Prompt: From the data below, set down exactly the lines between the one holding "R19: 68 (BR_R, VO) -> 68 (BR_R, VX)" and the one holding "R212: 4.7k (N_7, N_9) -> none", inclusive, and no others.

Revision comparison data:
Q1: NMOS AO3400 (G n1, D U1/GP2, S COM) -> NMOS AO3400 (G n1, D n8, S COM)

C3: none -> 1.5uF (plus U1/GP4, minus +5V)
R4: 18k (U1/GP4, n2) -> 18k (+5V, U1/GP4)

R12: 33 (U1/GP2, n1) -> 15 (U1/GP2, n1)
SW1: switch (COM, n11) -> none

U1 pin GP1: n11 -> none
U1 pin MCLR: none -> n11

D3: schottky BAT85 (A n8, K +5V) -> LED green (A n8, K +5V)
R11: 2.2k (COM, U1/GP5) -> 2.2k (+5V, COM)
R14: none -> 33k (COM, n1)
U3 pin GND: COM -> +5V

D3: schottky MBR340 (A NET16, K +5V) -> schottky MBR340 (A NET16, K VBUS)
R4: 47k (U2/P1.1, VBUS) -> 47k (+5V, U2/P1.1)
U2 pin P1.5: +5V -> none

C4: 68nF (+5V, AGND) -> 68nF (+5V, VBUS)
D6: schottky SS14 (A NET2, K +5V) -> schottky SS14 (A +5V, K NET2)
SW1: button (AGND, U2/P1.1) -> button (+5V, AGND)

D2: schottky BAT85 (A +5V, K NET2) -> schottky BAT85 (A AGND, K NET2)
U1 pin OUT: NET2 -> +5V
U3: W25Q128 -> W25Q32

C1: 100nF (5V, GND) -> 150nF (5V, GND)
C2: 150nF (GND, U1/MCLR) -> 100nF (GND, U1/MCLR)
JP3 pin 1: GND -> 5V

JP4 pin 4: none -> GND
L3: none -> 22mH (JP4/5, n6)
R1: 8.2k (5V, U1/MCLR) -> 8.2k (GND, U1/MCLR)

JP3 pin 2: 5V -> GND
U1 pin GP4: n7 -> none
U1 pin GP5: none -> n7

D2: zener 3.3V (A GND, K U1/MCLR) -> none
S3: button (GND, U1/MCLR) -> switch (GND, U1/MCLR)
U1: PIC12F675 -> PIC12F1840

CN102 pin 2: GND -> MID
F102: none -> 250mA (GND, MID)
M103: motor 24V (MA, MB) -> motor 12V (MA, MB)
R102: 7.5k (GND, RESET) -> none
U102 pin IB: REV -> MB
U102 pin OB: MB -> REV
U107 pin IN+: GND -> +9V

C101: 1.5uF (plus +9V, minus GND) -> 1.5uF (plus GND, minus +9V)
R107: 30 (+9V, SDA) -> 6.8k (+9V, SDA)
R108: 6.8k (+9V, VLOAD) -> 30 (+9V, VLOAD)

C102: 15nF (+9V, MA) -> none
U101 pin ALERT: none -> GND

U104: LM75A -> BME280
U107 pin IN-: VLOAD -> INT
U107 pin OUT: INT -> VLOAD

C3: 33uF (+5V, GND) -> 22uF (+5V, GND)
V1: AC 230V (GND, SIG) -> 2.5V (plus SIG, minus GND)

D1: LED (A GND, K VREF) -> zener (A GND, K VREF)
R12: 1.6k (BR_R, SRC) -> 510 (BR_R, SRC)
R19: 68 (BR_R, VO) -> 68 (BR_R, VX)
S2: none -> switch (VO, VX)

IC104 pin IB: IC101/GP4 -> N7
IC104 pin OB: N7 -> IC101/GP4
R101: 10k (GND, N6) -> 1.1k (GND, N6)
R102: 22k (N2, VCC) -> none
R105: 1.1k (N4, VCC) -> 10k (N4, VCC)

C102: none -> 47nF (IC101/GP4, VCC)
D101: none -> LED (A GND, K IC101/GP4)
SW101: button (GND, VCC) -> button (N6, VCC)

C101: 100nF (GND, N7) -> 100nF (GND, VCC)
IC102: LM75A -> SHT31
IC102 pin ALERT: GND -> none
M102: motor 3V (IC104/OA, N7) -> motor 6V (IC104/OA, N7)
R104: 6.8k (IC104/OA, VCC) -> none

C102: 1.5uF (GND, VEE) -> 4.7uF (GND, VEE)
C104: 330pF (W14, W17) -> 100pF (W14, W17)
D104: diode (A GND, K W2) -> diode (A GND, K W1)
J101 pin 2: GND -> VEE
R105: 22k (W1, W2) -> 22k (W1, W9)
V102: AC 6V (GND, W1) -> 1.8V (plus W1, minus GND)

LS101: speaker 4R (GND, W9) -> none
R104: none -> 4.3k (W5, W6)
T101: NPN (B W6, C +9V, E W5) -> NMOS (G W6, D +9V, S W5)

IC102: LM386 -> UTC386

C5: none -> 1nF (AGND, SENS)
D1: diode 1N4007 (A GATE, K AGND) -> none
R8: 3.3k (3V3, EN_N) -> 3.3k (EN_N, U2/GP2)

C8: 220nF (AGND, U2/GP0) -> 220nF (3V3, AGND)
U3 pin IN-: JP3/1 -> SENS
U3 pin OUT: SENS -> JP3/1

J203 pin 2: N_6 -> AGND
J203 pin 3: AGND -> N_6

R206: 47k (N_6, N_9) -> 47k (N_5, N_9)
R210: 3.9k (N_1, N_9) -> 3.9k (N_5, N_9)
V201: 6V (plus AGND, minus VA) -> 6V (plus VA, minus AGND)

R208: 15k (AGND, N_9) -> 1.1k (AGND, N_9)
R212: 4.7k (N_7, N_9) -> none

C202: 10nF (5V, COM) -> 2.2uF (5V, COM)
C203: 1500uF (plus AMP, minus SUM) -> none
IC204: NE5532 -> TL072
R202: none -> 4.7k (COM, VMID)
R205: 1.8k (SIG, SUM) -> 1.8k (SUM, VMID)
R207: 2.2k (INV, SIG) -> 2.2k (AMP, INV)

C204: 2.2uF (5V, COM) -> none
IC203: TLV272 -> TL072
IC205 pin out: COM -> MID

Your response:
R19: 68 (BR_R, VO) -> 68 (BR_R, VX)
S2: none -> switch (VO, VX)

IC104 pin IB: IC101/GP4 -> N7
IC104 pin OB: N7 -> IC101/GP4
R101: 10k (GND, N6) -> 1.1k (GND, N6)
R102: 22k (N2, VCC) -> none
R105: 1.1k (N4, VCC) -> 10k (N4, VCC)

C102: none -> 47nF (IC101/GP4, VCC)
D101: none -> LED (A GND, K IC101/GP4)
SW101: button (GND, VCC) -> button (N6, VCC)

C101: 100nF (GND, N7) -> 100nF (GND, VCC)
IC102: LM75A -> SHT31
IC102 pin ALERT: GND -> none
M102: motor 3V (IC104/OA, N7) -> motor 6V (IC104/OA, N7)
R104: 6.8k (IC104/OA, VCC) -> none

C102: 1.5uF (GND, VEE) -> 4.7uF (GND, VEE)
C104: 330pF (W14, W17) -> 100pF (W14, W17)
D104: diode (A GND, K W2) -> diode (A GND, K W1)
J101 pin 2: GND -> VEE
R105: 22k (W1, W2) -> 22k (W1, W9)
V102: AC 6V (GND, W1) -> 1.8V (plus W1, minus GND)

LS101: speaker 4R (GND, W9) -> none
R104: none -> 4.3k (W5, W6)
T101: NPN (B W6, C +9V, E W5) -> NMOS (G W6, D +9V, S W5)

IC102: LM386 -> UTC386

C5: none -> 1nF (AGND, SENS)
D1: diode 1N4007 (A GATE, K AGND) -> none
R8: 3.3k (3V3, EN_N) -> 3.3k (EN_N, U2/GP2)

C8: 220nF (AGND, U2/GP0) -> 220nF (3V3, AGND)
U3 pin IN-: JP3/1 -> SENS
U3 pin OUT: SENS -> JP3/1

J203 pin 2: N_6 -> AGND
J203 pin 3: AGND -> N_6

R206: 47k (N_6, N_9) -> 47k (N_5, N_9)
R210: 3.9k (N_1, N_9) -> 3.9k (N_5, N_9)
V201: 6V (plus AGND, minus VA) -> 6V (plus VA, minus AGND)

R208: 15k (AGND, N_9) -> 1.1k (AGND, N_9)
R212: 4.7k (N_7, N_9) -> none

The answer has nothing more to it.